__YOUR INSTRUCTIONS__: In the copy, keep every line below as it is and leave out the pictures.

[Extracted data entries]
____
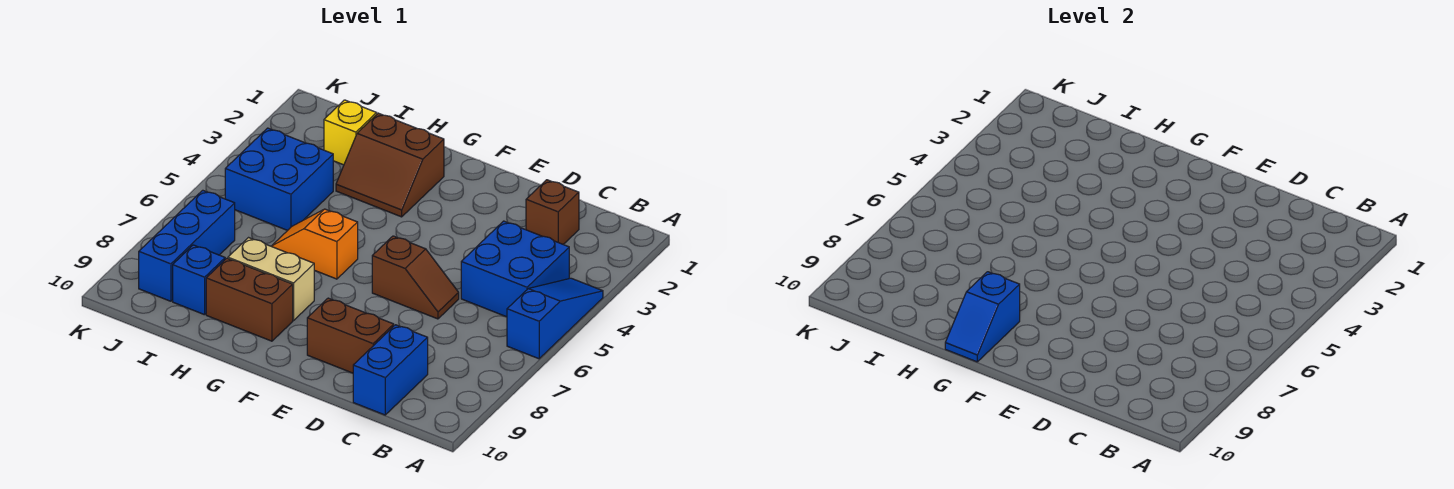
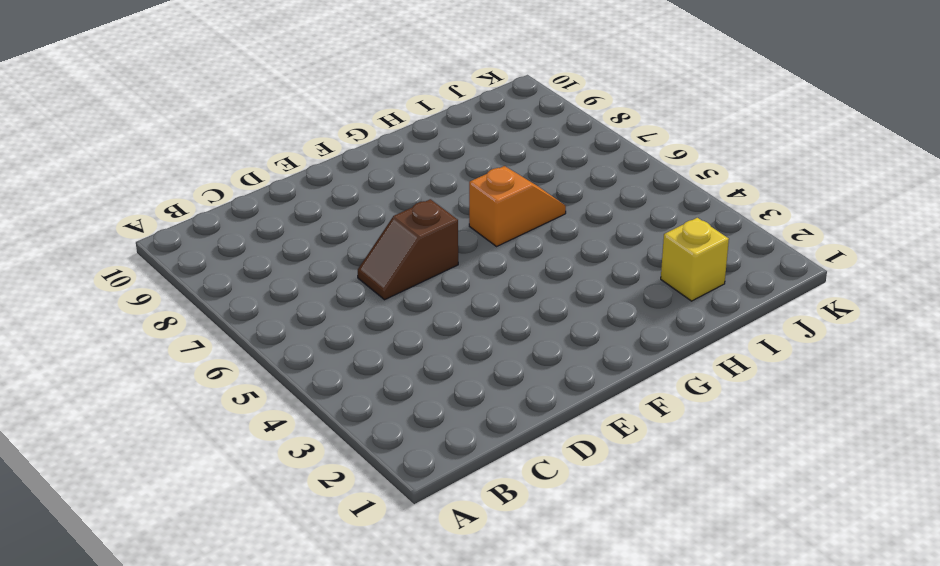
none -> blue 1x3 slope [507,278,603,359]
none -> blue 2x2 brick [461,221,569,317]
none -> brown 1x1 brick [526,180,579,244]

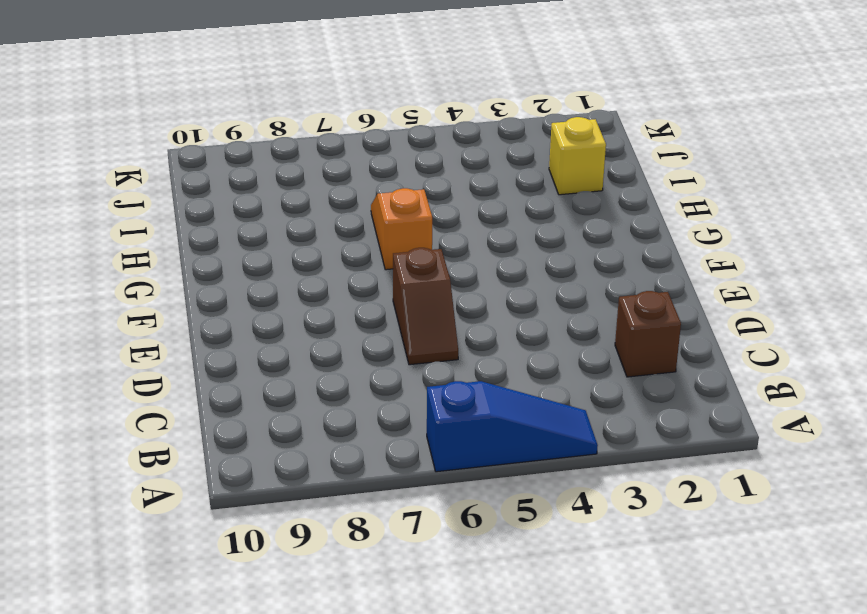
none -> blue 2x2 brick [461,221,569,317]
none -> blue 1x2 brick [353,325,428,415]
none -> brown 1x2 brick [307,298,394,373]

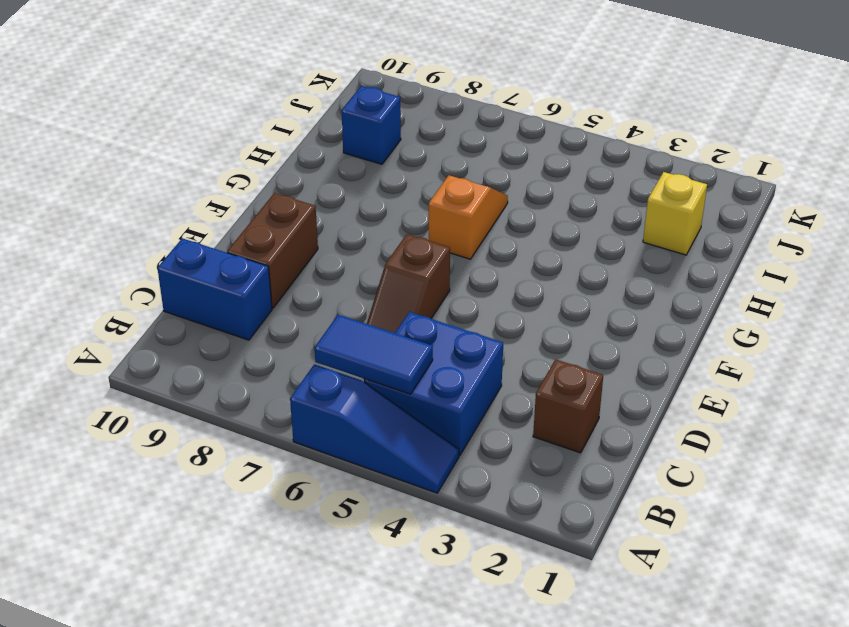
blue 1x2 tile [315,315,433,394] -> none
none -> brown 2x2 slope [336,113,444,217]
none -> tan 1x2 brick [228,238,314,320]
none -> brown 1x2 brick [206,258,293,341]

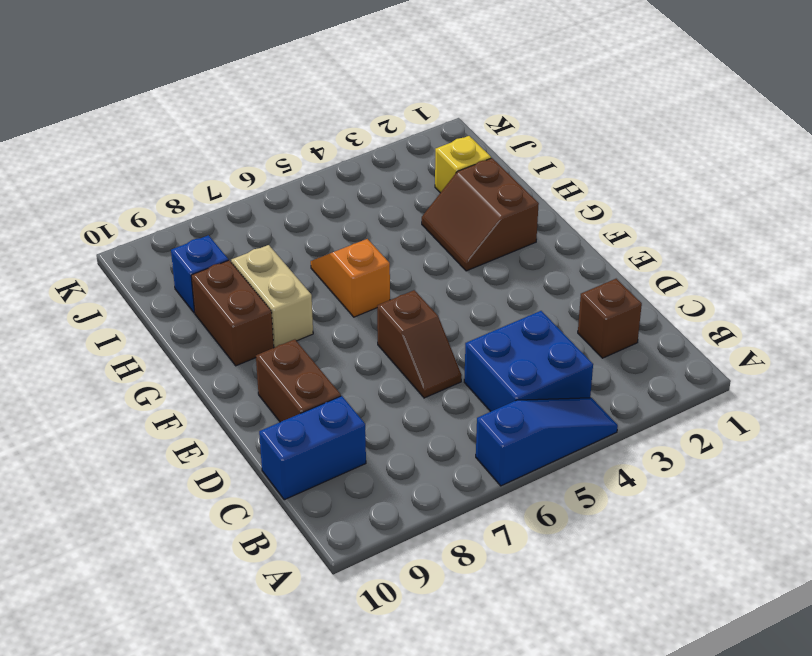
none -> blue 2x2 brick [225,128,333,231]
none -> blue 1x3 brick [139,190,235,301]
none -> blue 1x2 slope [945,272,1020,362]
____
__OUTPUT OF THE EXERCISE__:
none -> blue 1x3 slope [507,278,603,359]
none -> blue 2x2 brick [461,221,569,317]
none -> brown 1x1 brick [526,180,579,244]

none -> blue 2x2 brick [461,221,569,317]
none -> blue 1x2 brick [353,325,428,415]
none -> brown 1x2 brick [307,298,394,373]

blue 1x2 tile [315,315,433,394] -> none
none -> brown 2x2 slope [336,113,444,217]
none -> tan 1x2 brick [228,238,314,320]
none -> brown 1x2 brick [206,258,293,341]

none -> blue 2x2 brick [225,128,333,231]
none -> blue 1x3 brick [139,190,235,301]
none -> blue 1x2 slope [945,272,1020,362]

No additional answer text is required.